**Input data**
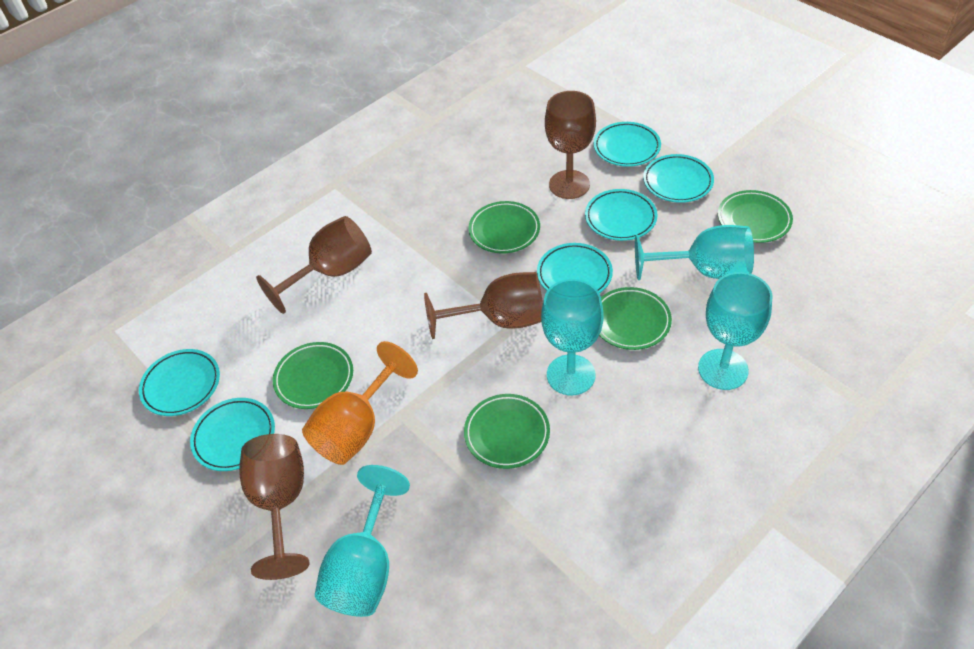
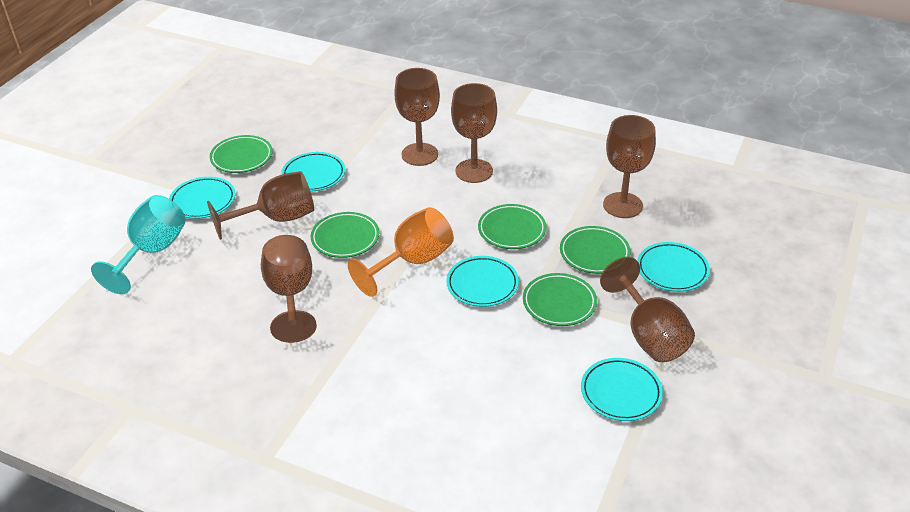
brown goblet: 4 -> 6
turquoise goblet: 4 -> 1
turquoise plate: 6 -> 5

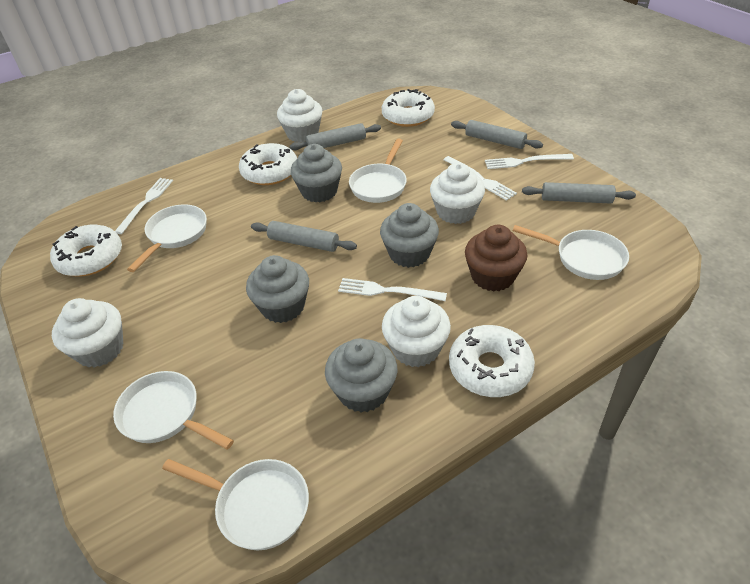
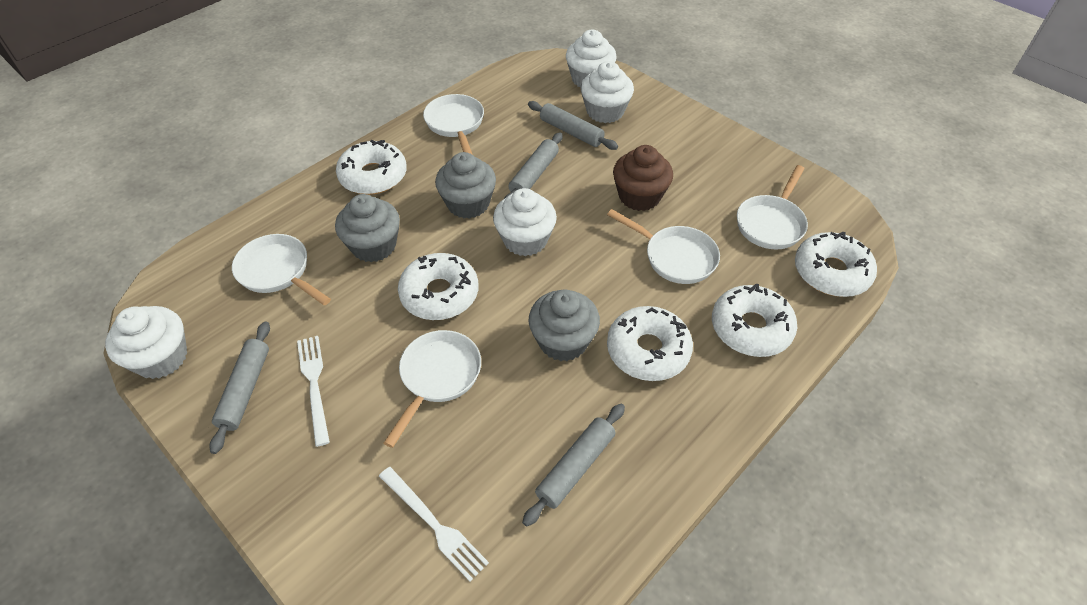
grey cupcake: 4 -> 3
white donut: 4 -> 5
white fork: 4 -> 2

**Aim of the task**
Copy every line from the records that holds the string "goblet".

**Solved exercise**
brown goblet: 4 -> 6
turquoise goblet: 4 -> 1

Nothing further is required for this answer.